> [What you need to do]: Leave out any picture and return the remaining listing below exactly as given.

> [Recorded data]:
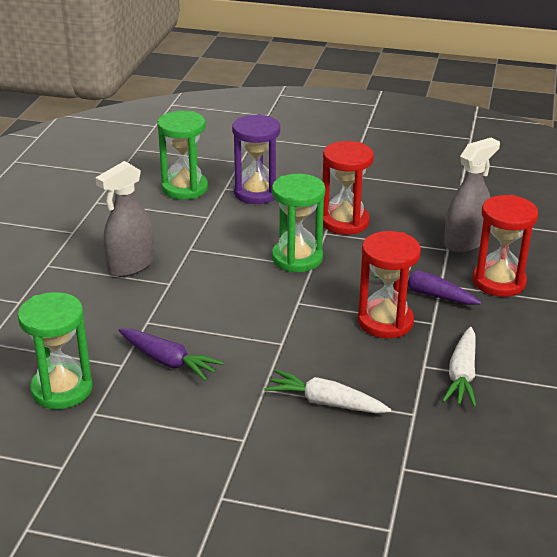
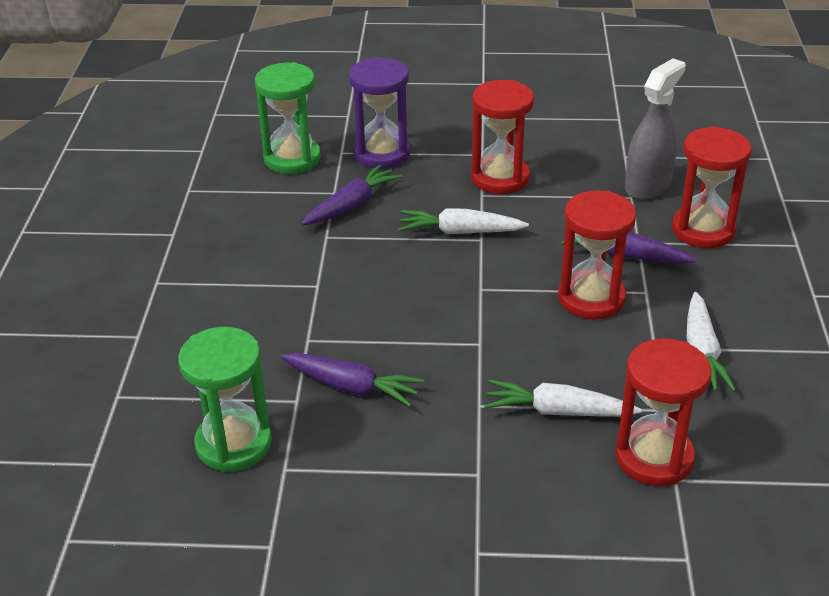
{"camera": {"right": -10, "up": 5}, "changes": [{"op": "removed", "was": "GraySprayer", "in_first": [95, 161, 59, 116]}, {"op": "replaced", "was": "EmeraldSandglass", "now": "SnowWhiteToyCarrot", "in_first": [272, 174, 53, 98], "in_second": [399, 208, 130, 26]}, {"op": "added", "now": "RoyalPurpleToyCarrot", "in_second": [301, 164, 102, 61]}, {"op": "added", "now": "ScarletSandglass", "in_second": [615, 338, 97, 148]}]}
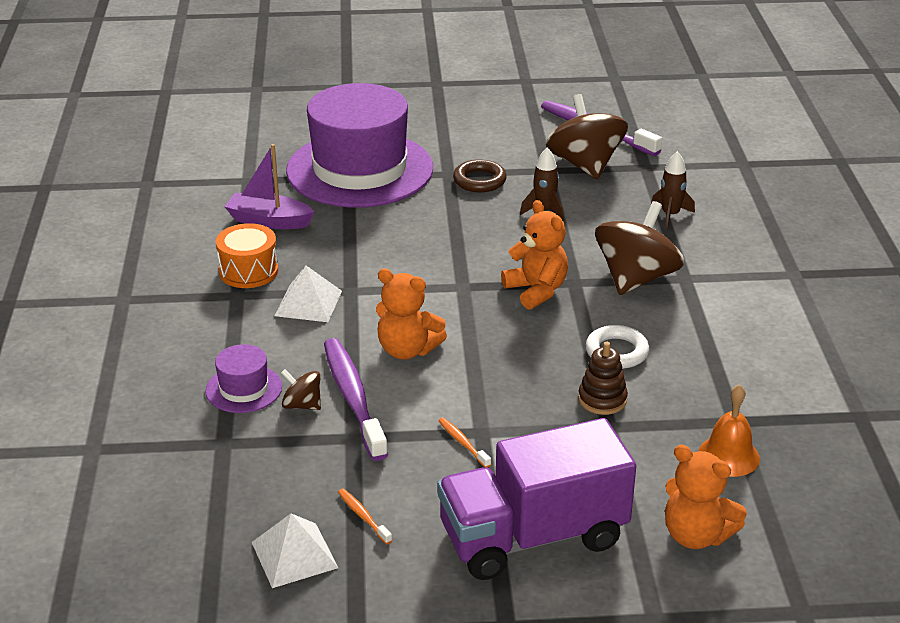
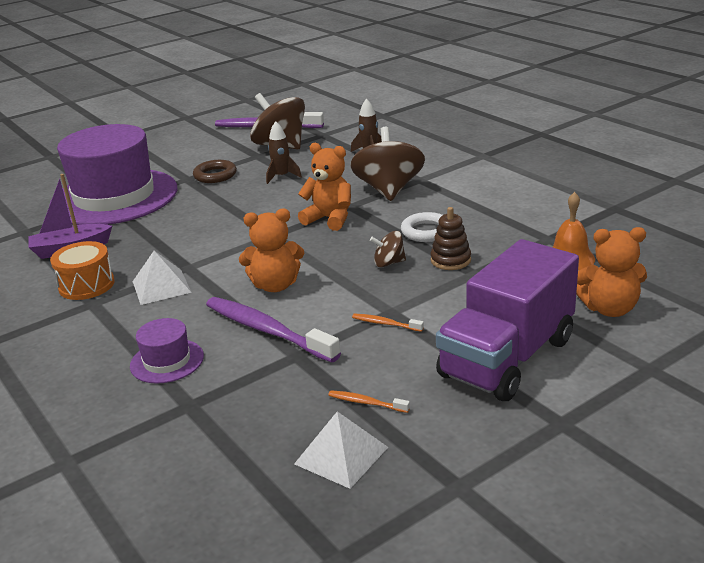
{"camera": {"right": -30, "up": -5}, "changes": [{"op": "moved", "was": "BrownSpinningTop", "in_first": [281, 369, 40, 41], "in_second": [370, 231, 36, 36]}]}
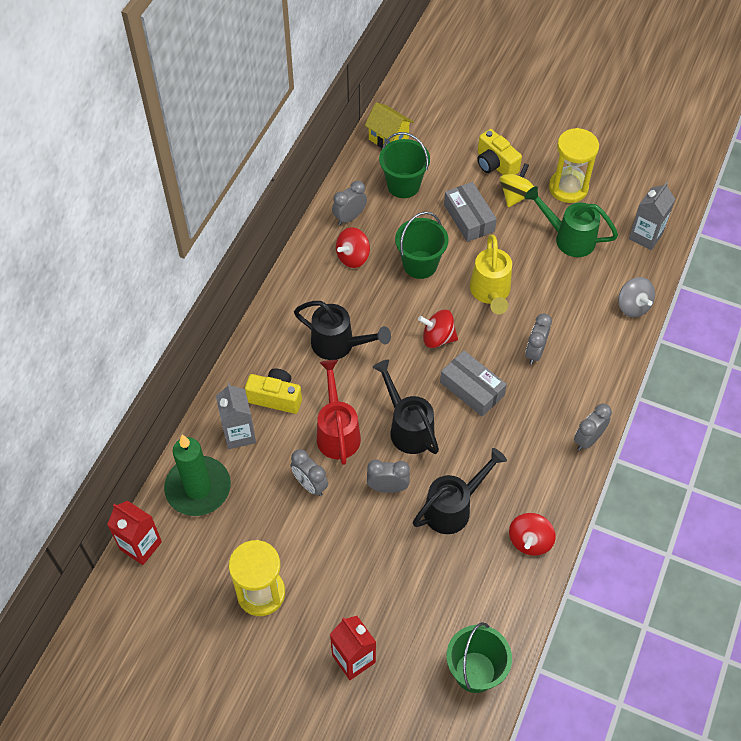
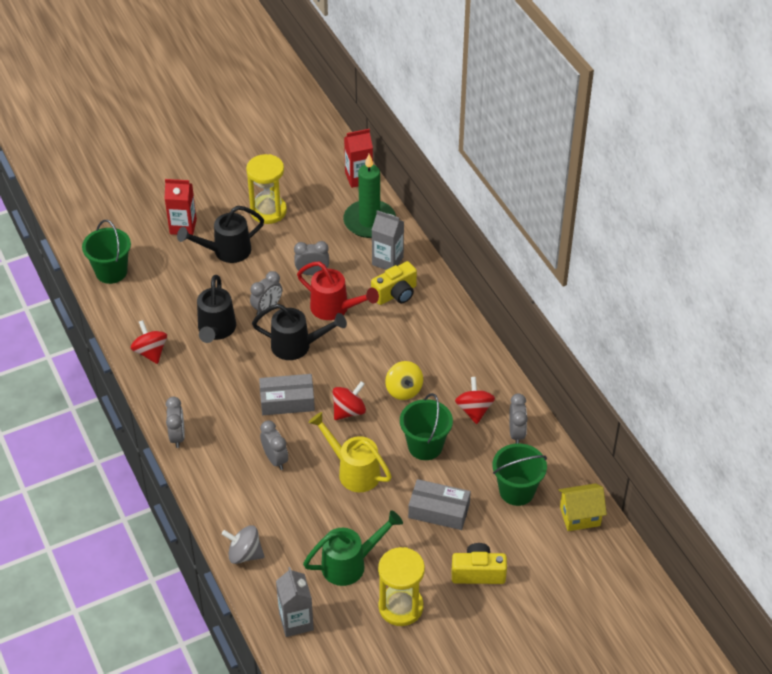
{"camera": {"right": 130, "up": -10}, "changes": [{"op": "moved", "was": "JetBlackSprinklingCan", "in_first": [294, 301, 97, 59], "in_second": [177, 206, 87, 57]}, {"op": "moved", "was": "BrightYellowSpinningTop", "in_first": [500, 163, 34, 45], "in_second": [385, 361, 38, 39]}]}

> [Exercise solution]:
{"camera": {"right": -10, "up": 5}, "changes": [{"op": "removed", "was": "GraySprayer", "in_first": [95, 161, 59, 116]}, {"op": "replaced", "was": "EmeraldSandglass", "now": "SnowWhiteToyCarrot", "in_first": [272, 174, 53, 98], "in_second": [399, 208, 130, 26]}, {"op": "added", "now": "RoyalPurpleToyCarrot", "in_second": [301, 164, 102, 61]}, {"op": "added", "now": "ScarletSandglass", "in_second": [615, 338, 97, 148]}]}
{"camera": {"right": -30, "up": -5}, "changes": [{"op": "moved", "was": "BrownSpinningTop", "in_first": [281, 369, 40, 41], "in_second": [370, 231, 36, 36]}]}
{"camera": {"right": 130, "up": -10}, "changes": [{"op": "moved", "was": "JetBlackSprinklingCan", "in_first": [294, 301, 97, 59], "in_second": [177, 206, 87, 57]}, {"op": "moved", "was": "BrightYellowSpinningTop", "in_first": [500, 163, 34, 45], "in_second": [385, 361, 38, 39]}]}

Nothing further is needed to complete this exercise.